● **EXERCISE INPUTS**
● ● ●

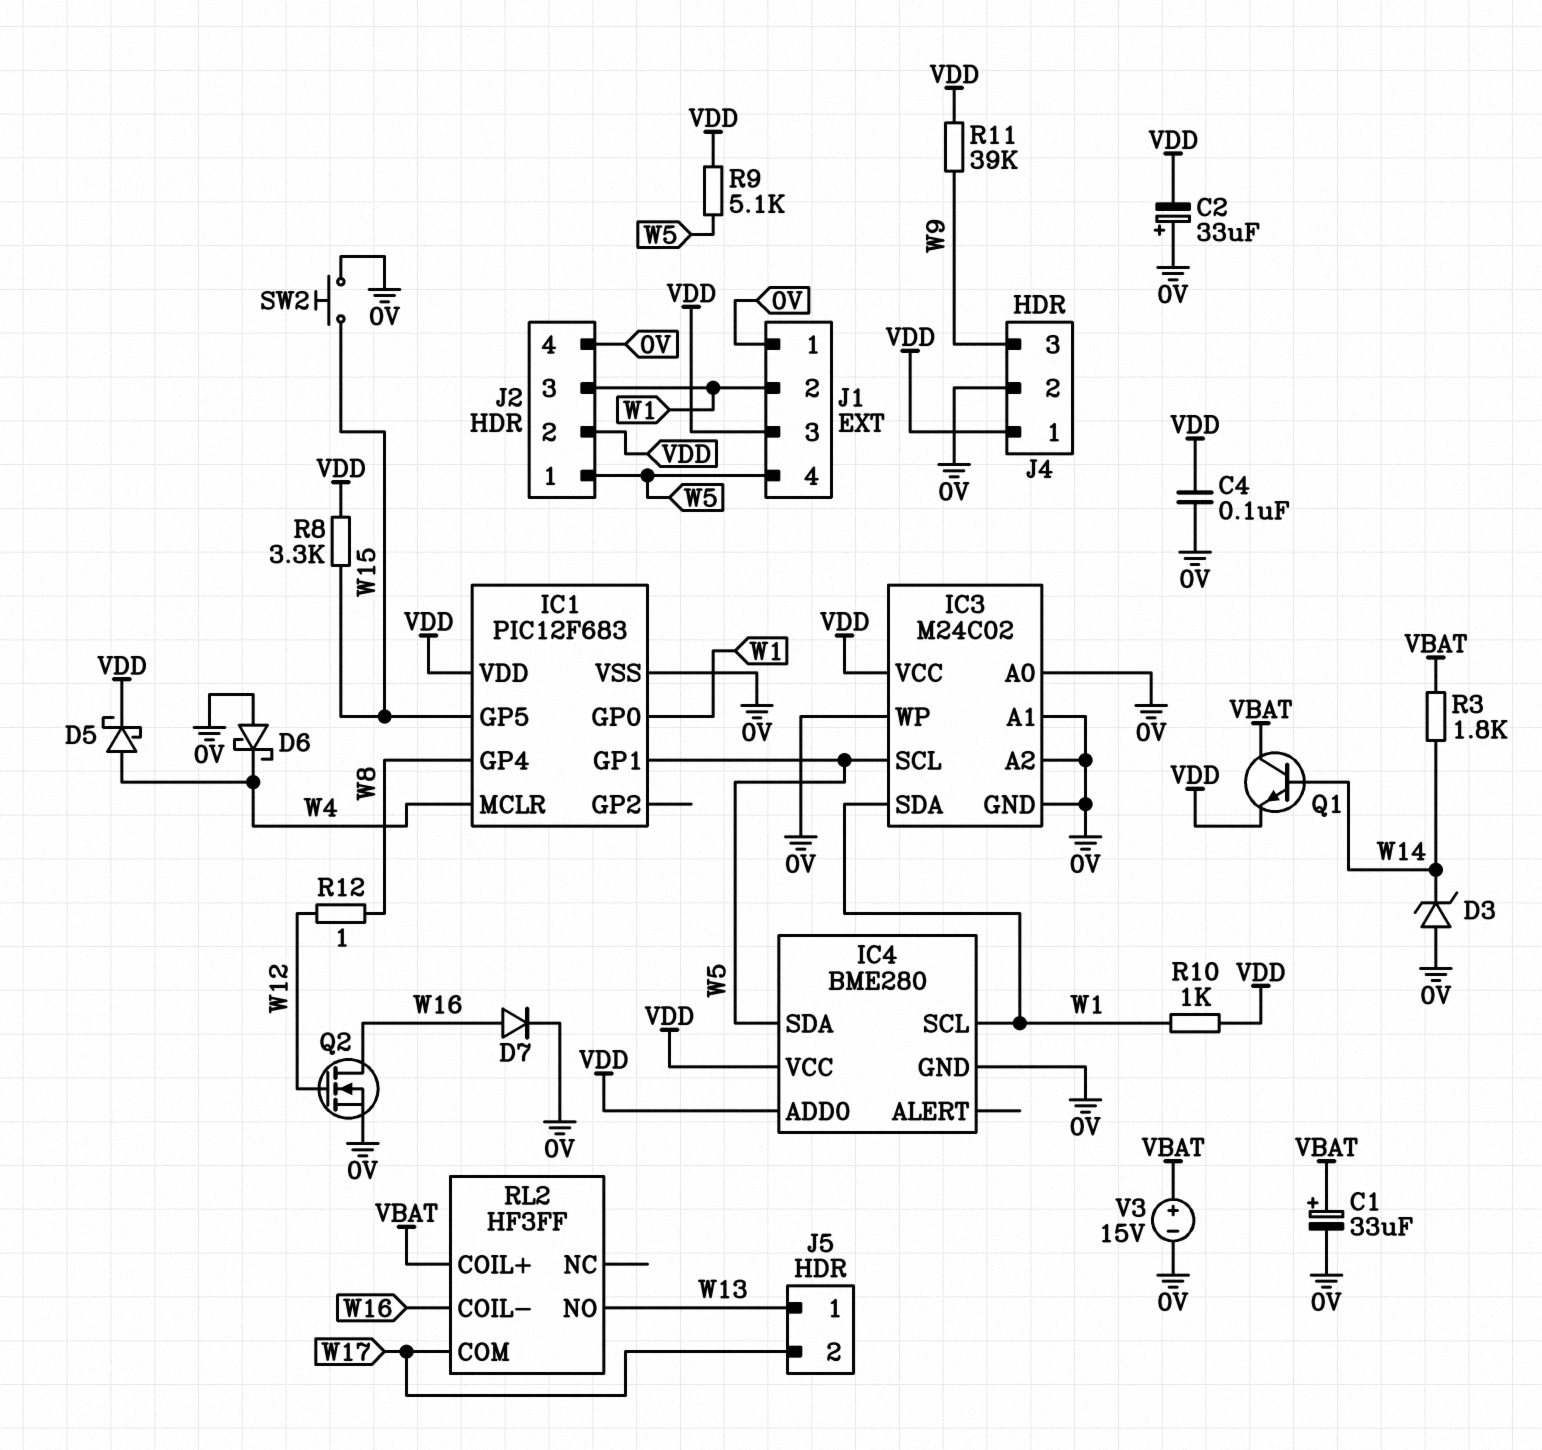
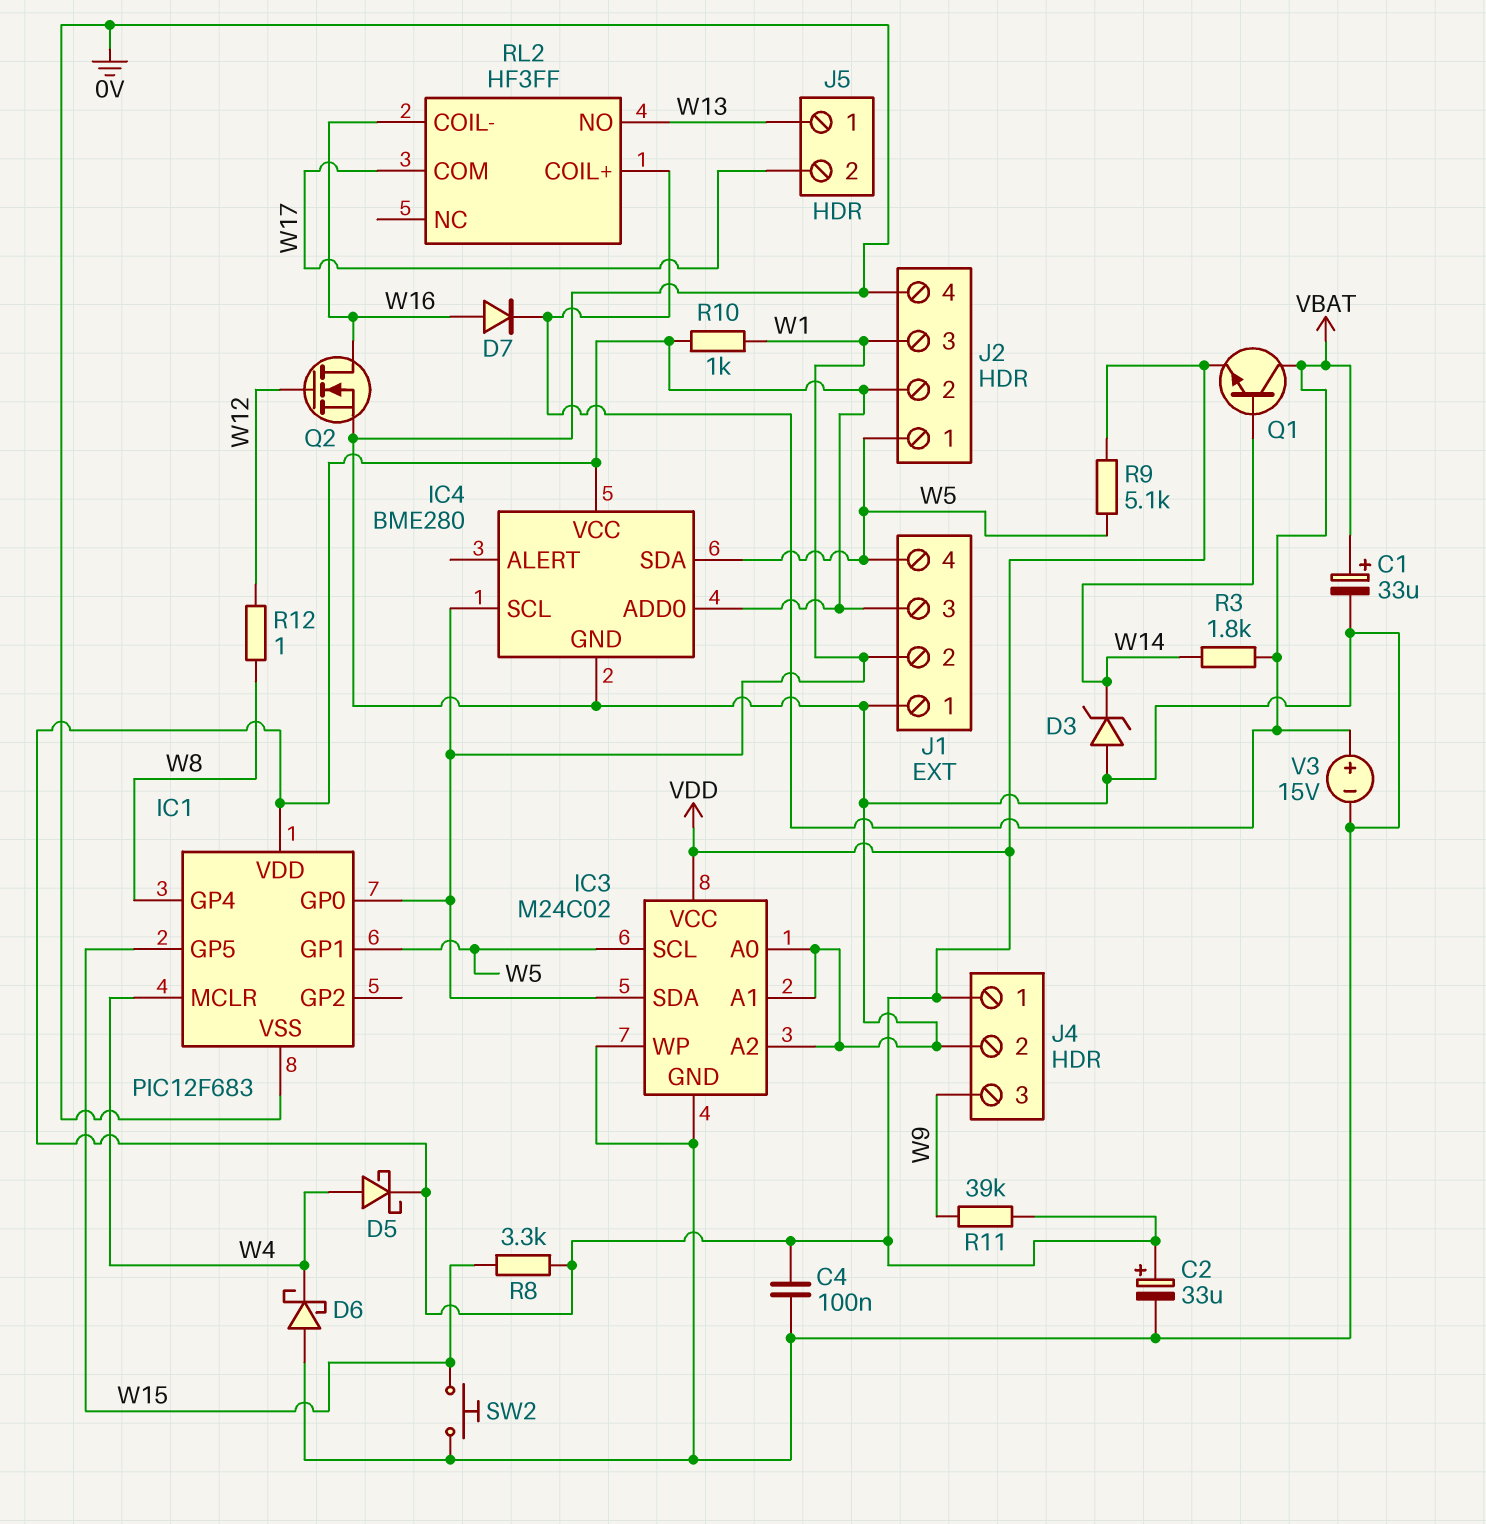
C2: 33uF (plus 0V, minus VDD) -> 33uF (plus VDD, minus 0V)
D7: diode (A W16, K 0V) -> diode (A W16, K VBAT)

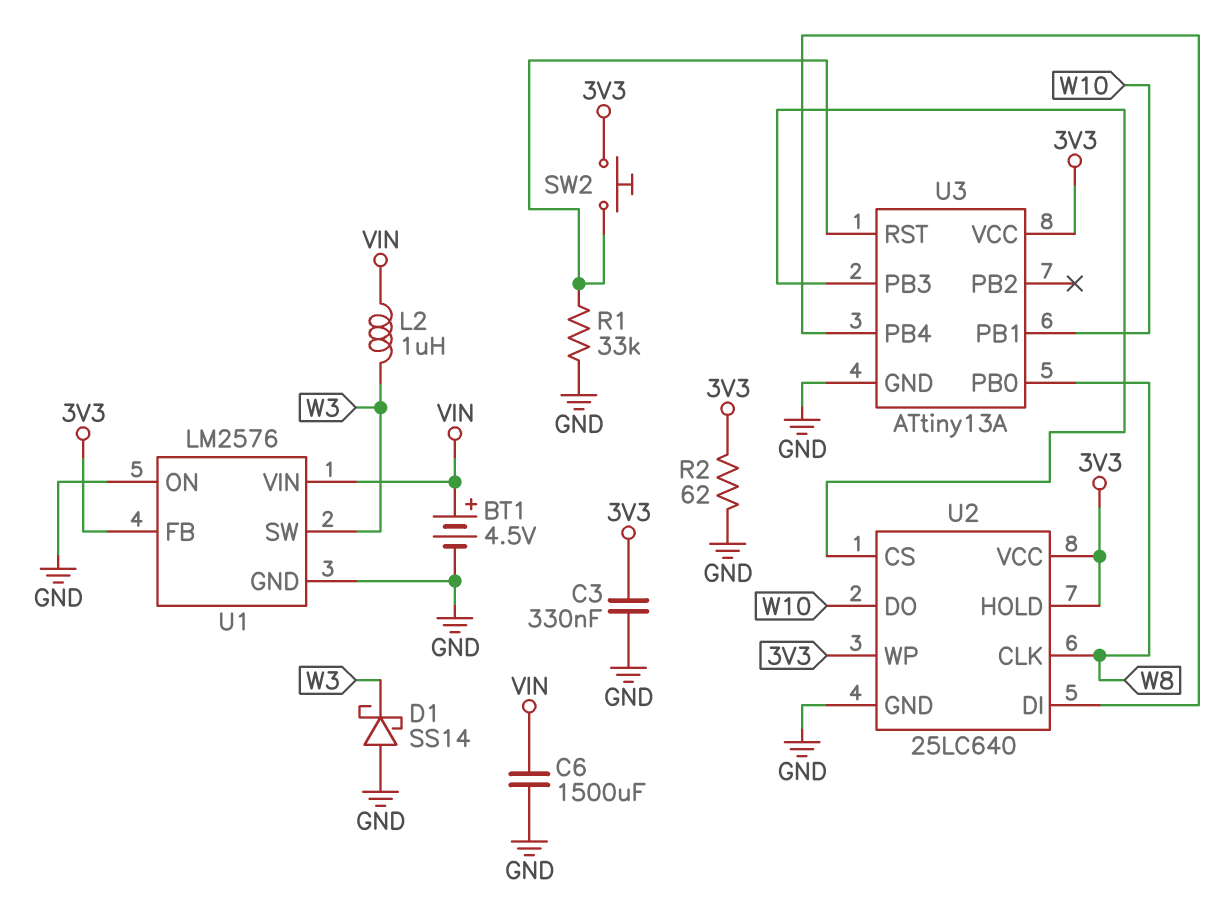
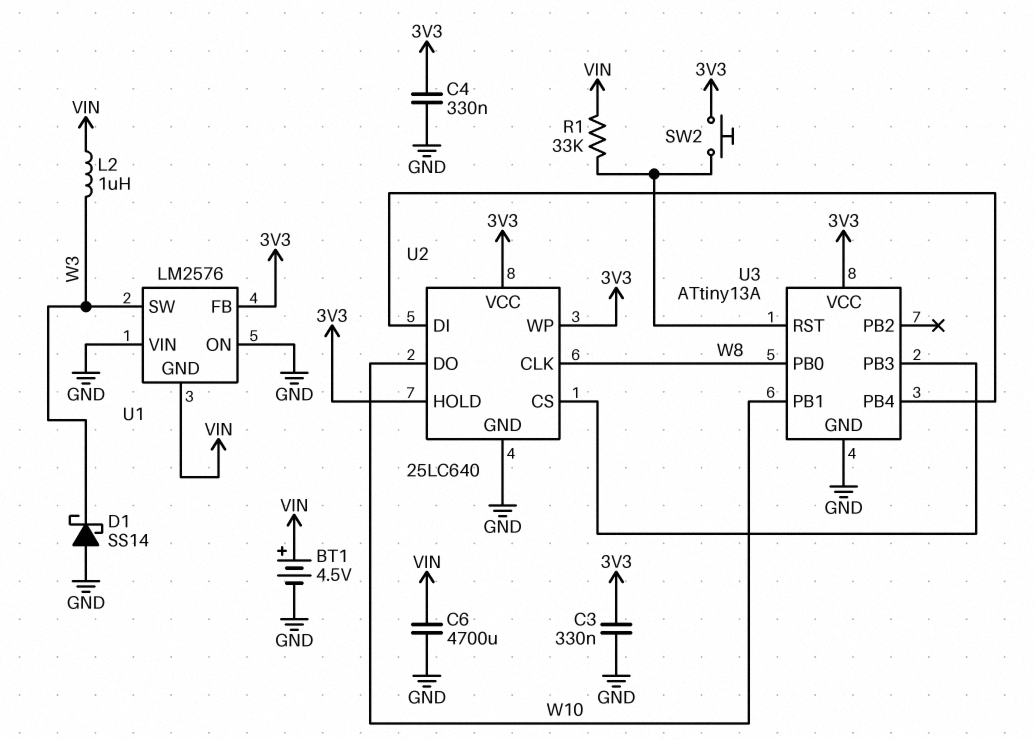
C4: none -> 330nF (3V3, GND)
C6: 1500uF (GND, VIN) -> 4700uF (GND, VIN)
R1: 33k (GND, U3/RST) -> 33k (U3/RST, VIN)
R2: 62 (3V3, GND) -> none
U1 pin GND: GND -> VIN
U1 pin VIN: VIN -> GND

● ● ●

● **INSTRUCTIONS TO FOLLOW**
The answer is the whole listing retyped exactly, with pictures omitted.

● **ANSWER SECTION**
C2: 33uF (plus 0V, minus VDD) -> 33uF (plus VDD, minus 0V)
D7: diode (A W16, K 0V) -> diode (A W16, K VBAT)

C4: none -> 330nF (3V3, GND)
C6: 1500uF (GND, VIN) -> 4700uF (GND, VIN)
R1: 33k (GND, U3/RST) -> 33k (U3/RST, VIN)
R2: 62 (3V3, GND) -> none
U1 pin GND: GND -> VIN
U1 pin VIN: VIN -> GND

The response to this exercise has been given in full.